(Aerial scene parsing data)
—————

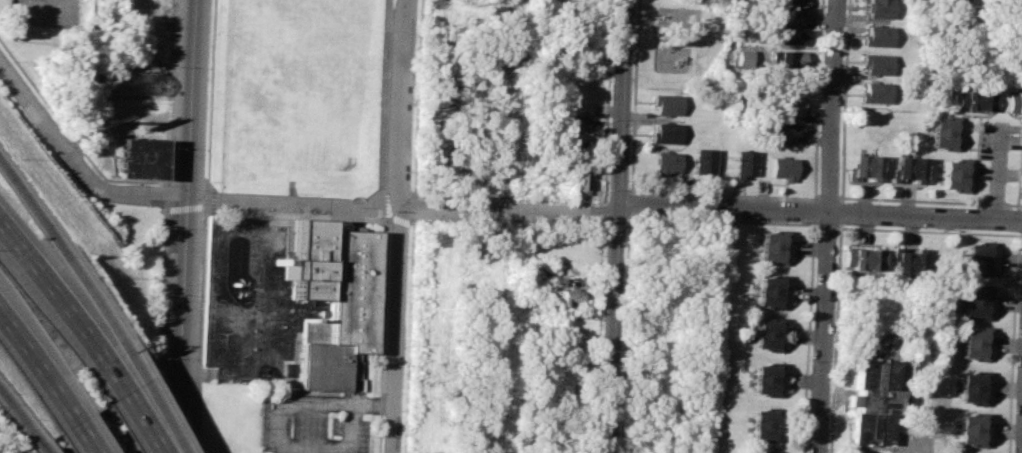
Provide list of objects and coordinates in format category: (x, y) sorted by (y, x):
building: (1003, 1)
building: (955, 2)
road: (47, 7)
building: (792, 7)
building: (881, 8)
parking lot: (47, 12)
building: (671, 15)
building: (789, 32)
building: (879, 36)
building: (792, 60)
building: (878, 62)
building: (876, 92)
building: (973, 99)
building: (1014, 100)
building: (669, 104)
building: (794, 108)
building: (576, 123)
building: (942, 132)
building: (666, 133)
building: (785, 134)
building: (142, 158)
road: (76, 161)
building: (667, 161)
building: (704, 162)
building: (742, 166)
building: (784, 167)
building: (865, 167)
building: (909, 169)
road: (996, 171)
building: (955, 173)
building: (579, 183)
road: (406, 210)
road: (822, 212)
road: (191, 226)
road: (404, 226)
road: (621, 226)
road: (826, 226)
road: (828, 226)
building: (772, 247)
road: (58, 249)
road: (1018, 252)
building: (865, 258)
building: (979, 258)
building: (912, 260)
road: (48, 284)
building: (769, 293)
building: (565, 297)
building: (978, 301)
park: (243, 302)
building: (331, 302)
road: (808, 335)
building: (770, 336)
building: (978, 342)
road: (36, 368)
road: (112, 370)
building: (767, 381)
building: (975, 387)
building: (875, 400)
road: (9, 401)
road: (374, 406)
road: (279, 412)
road: (147, 423)
building: (766, 423)
parking lot: (316, 424)
building: (973, 428)
road: (351, 430)
road: (32, 432)
road: (81, 436)
parking lot: (915, 443)
building: (763, 452)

—————

Without the pictures, return each entry exactly as given.

Response area —
Provide list of objects and coordinates in format category: (x, y) sorted by (y, x):
building: (1003, 1)
building: (955, 2)
road: (47, 7)
building: (792, 7)
building: (881, 8)
parking lot: (47, 12)
building: (671, 15)
building: (789, 32)
building: (879, 36)
building: (792, 60)
building: (878, 62)
building: (876, 92)
building: (973, 99)
building: (1014, 100)
building: (669, 104)
building: (794, 108)
building: (576, 123)
building: (942, 132)
building: (666, 133)
building: (785, 134)
building: (142, 158)
road: (76, 161)
building: (667, 161)
building: (704, 162)
building: (742, 166)
building: (784, 167)
building: (865, 167)
building: (909, 169)
road: (996, 171)
building: (955, 173)
building: (579, 183)
road: (406, 210)
road: (822, 212)
road: (191, 226)
road: (404, 226)
road: (621, 226)
road: (826, 226)
road: (828, 226)
building: (772, 247)
road: (58, 249)
road: (1018, 252)
building: (865, 258)
building: (979, 258)
building: (912, 260)
road: (48, 284)
building: (769, 293)
building: (565, 297)
building: (978, 301)
park: (243, 302)
building: (331, 302)
road: (808, 335)
building: (770, 336)
building: (978, 342)
road: (36, 368)
road: (112, 370)
building: (767, 381)
building: (975, 387)
building: (875, 400)
road: (9, 401)
road: (374, 406)
road: (279, 412)
road: (147, 423)
building: (766, 423)
parking lot: (316, 424)
building: (973, 428)
road: (351, 430)
road: (32, 432)
road: (81, 436)
parking lot: (915, 443)
building: (763, 452)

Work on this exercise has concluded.